§ Work to complete: Every line with "RAMP" in it must be copied from the data.

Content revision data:
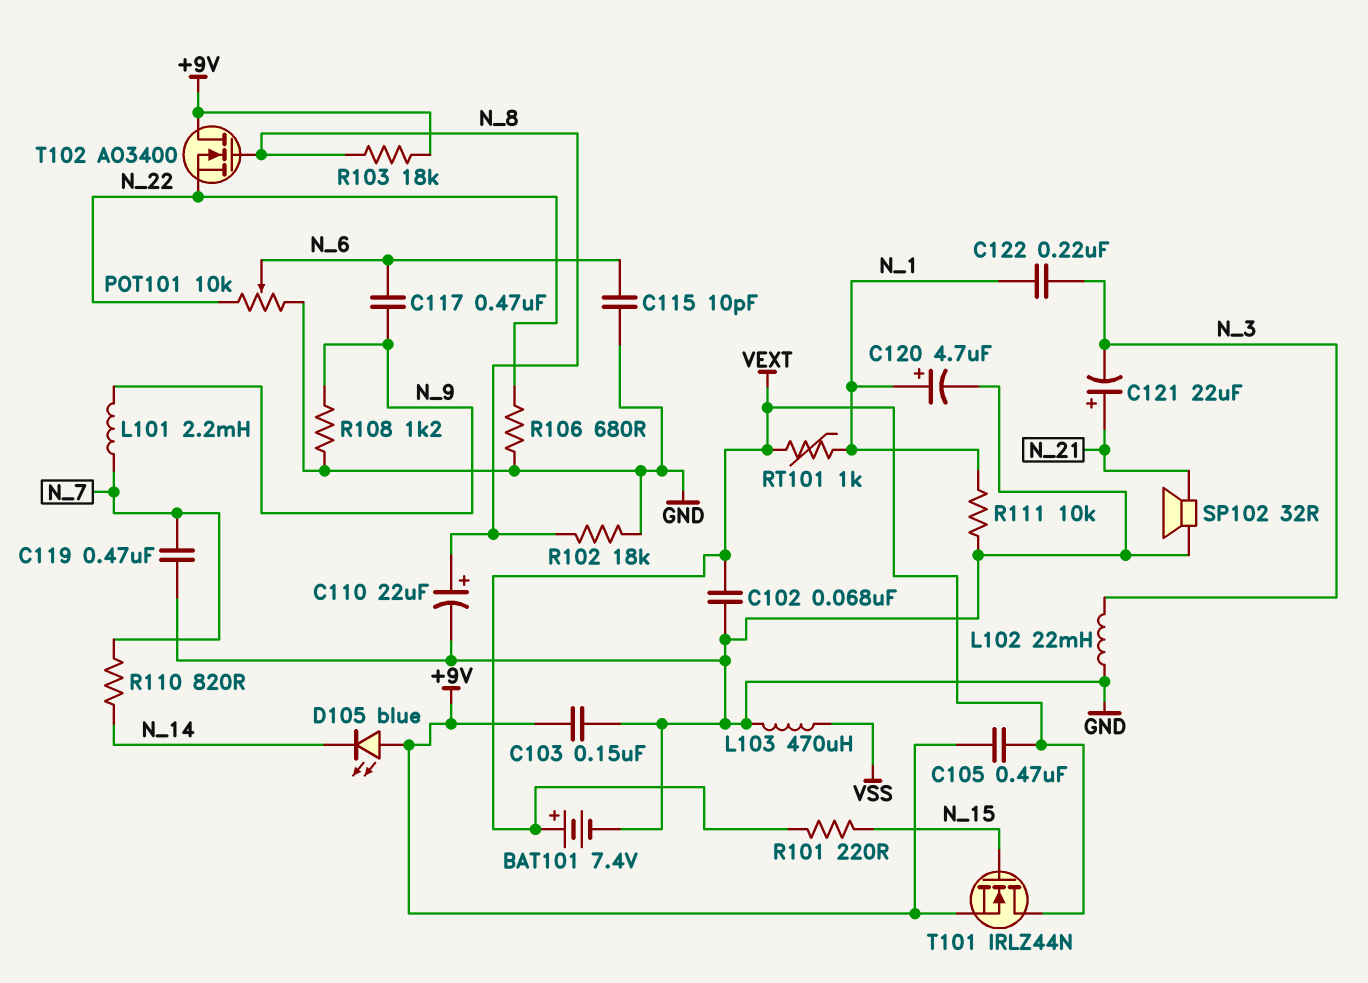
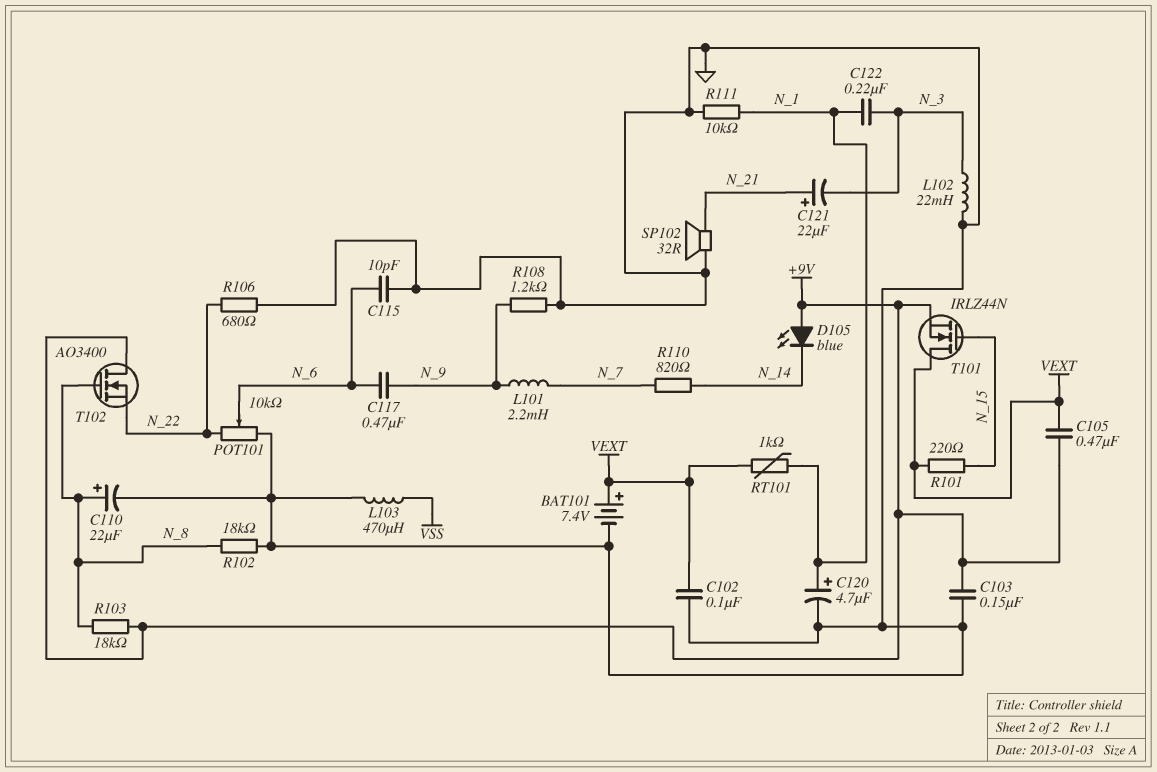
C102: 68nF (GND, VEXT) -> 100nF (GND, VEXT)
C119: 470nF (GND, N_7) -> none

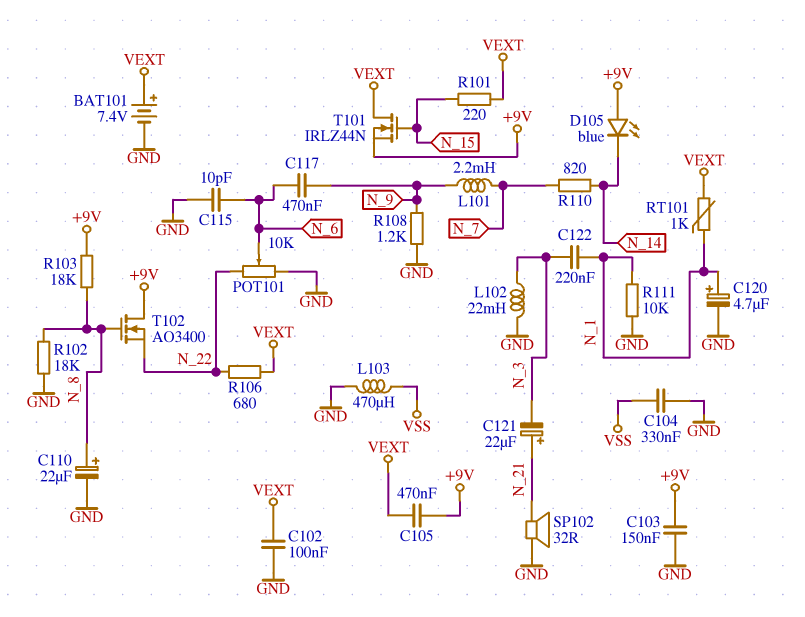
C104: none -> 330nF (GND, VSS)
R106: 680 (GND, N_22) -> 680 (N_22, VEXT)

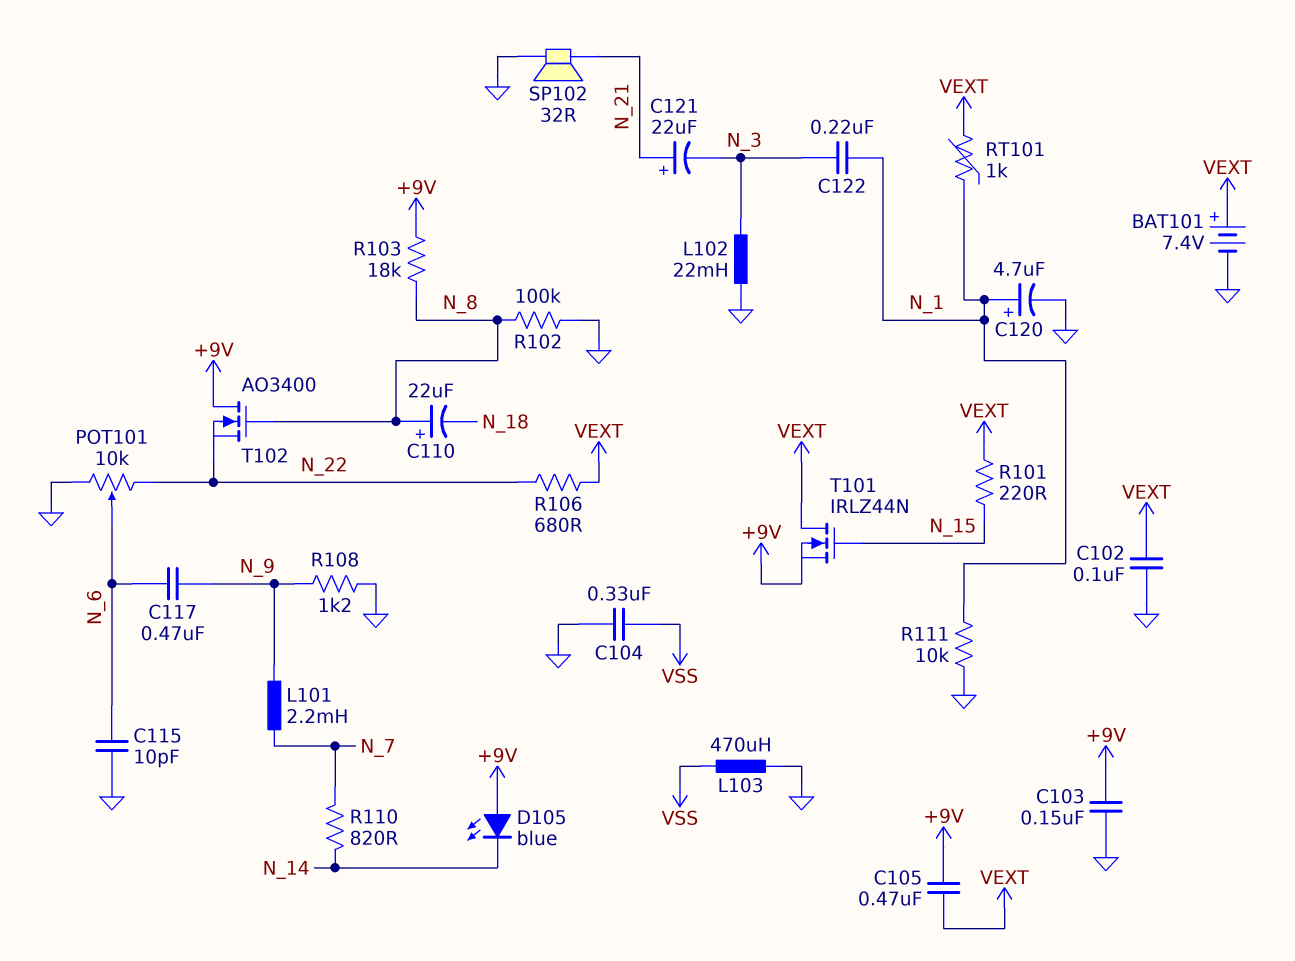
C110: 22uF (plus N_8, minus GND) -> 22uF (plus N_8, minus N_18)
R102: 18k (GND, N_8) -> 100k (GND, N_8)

...

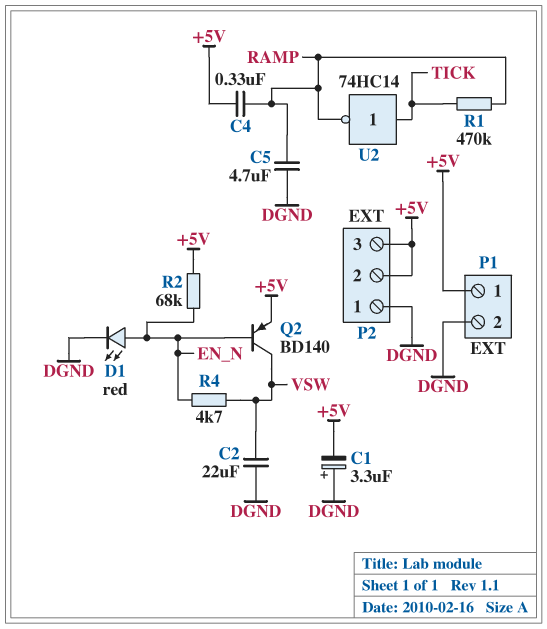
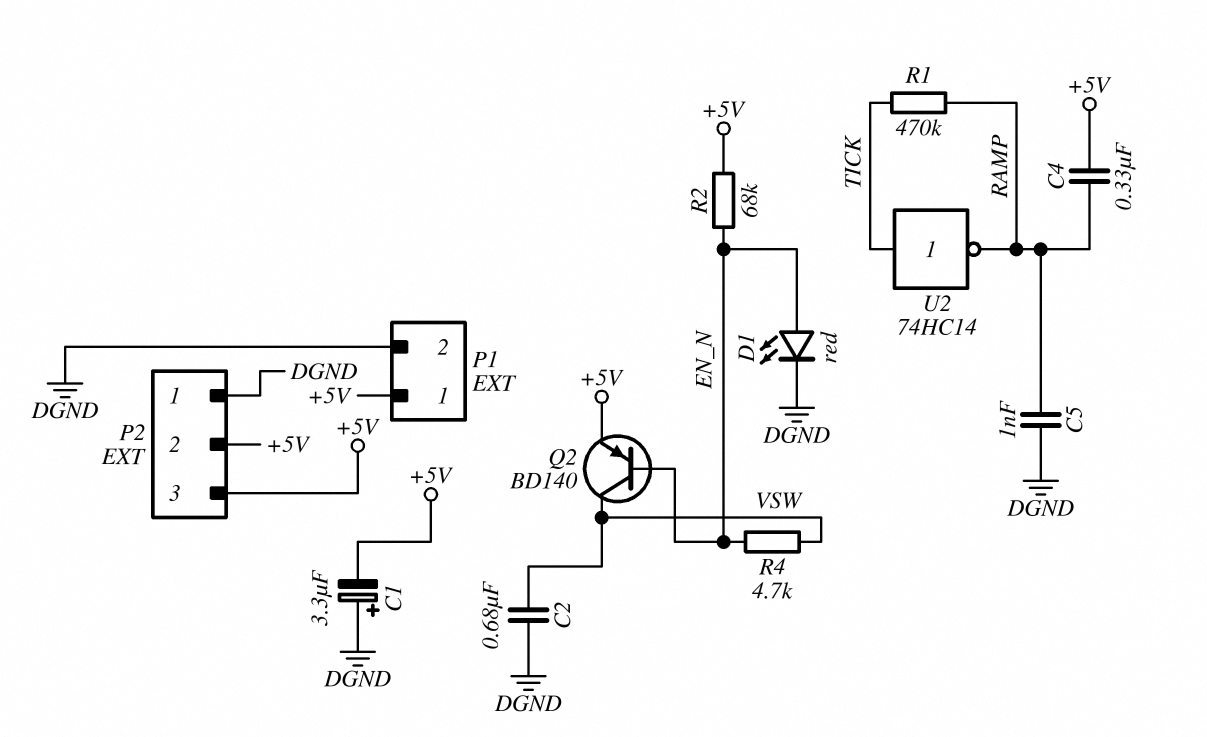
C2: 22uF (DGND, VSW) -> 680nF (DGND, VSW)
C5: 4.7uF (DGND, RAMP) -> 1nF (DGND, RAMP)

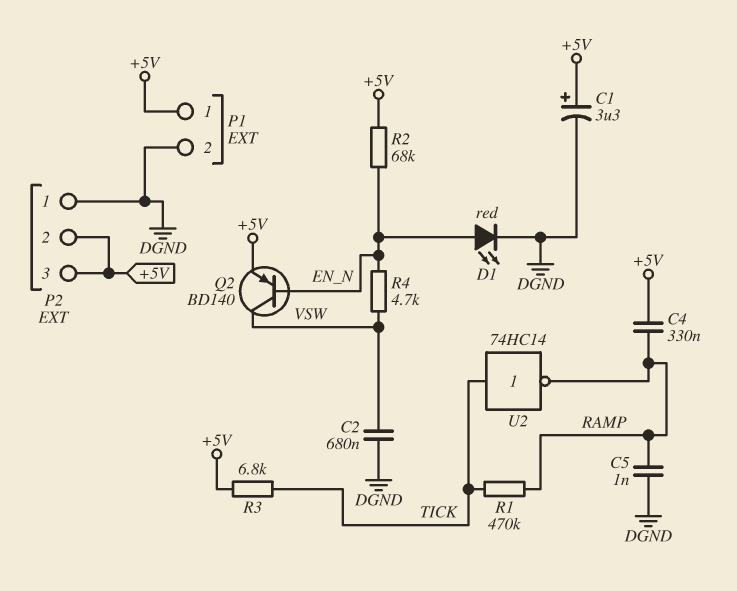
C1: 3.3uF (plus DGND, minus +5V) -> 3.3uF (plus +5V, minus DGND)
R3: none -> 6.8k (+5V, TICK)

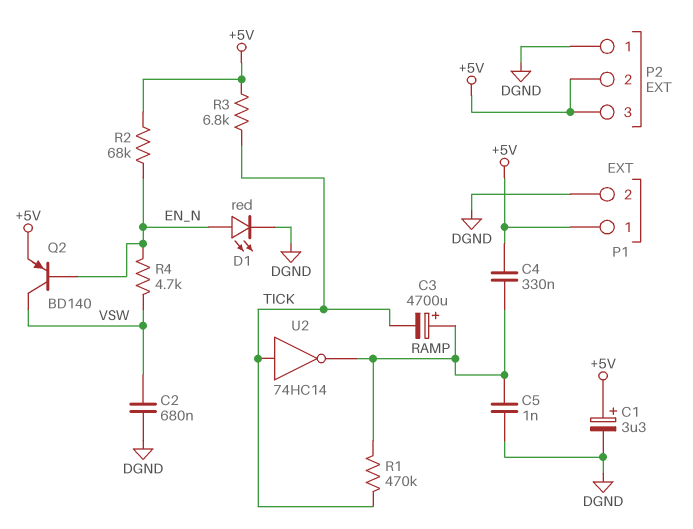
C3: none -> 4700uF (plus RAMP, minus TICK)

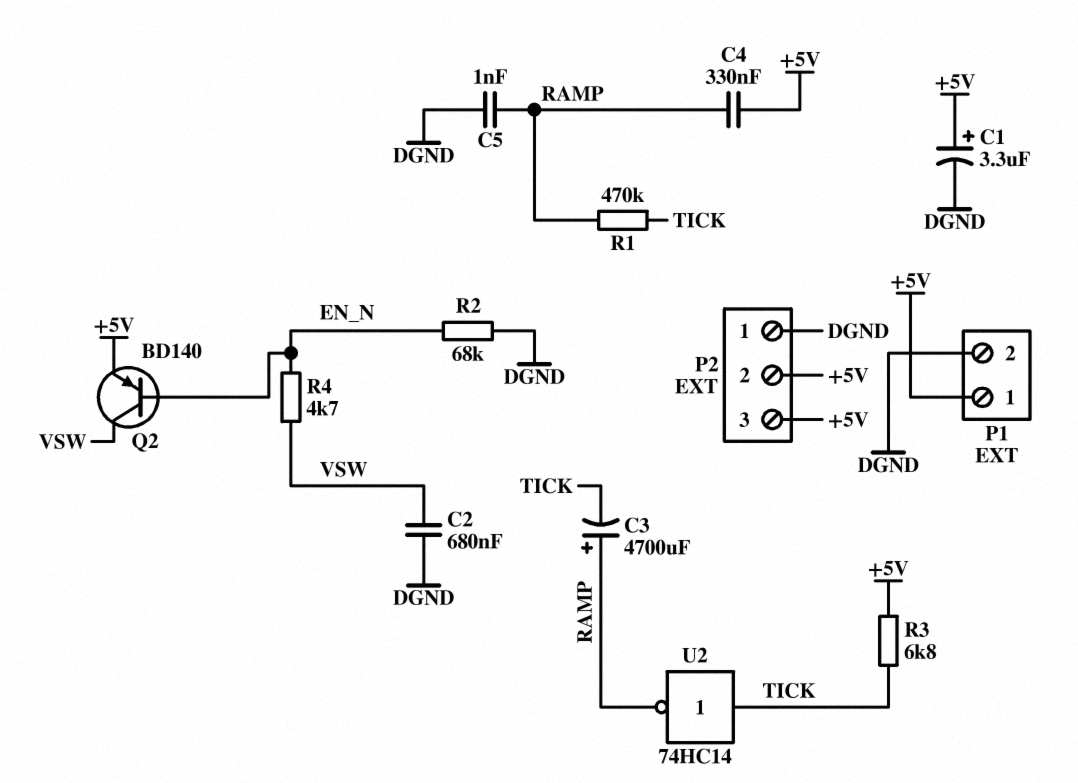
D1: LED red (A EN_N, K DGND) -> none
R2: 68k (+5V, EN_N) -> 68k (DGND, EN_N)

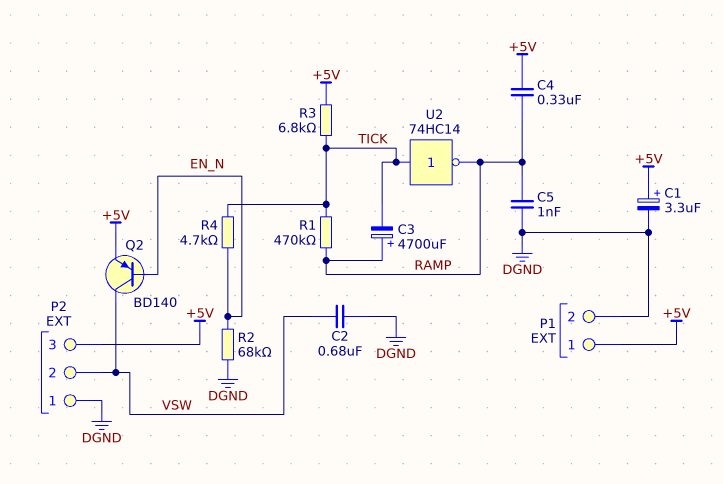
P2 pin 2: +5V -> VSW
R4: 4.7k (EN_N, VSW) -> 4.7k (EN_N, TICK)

§ Response:
C5: 4.7uF (DGND, RAMP) -> 1nF (DGND, RAMP)
C3: none -> 4700uF (plus RAMP, minus TICK)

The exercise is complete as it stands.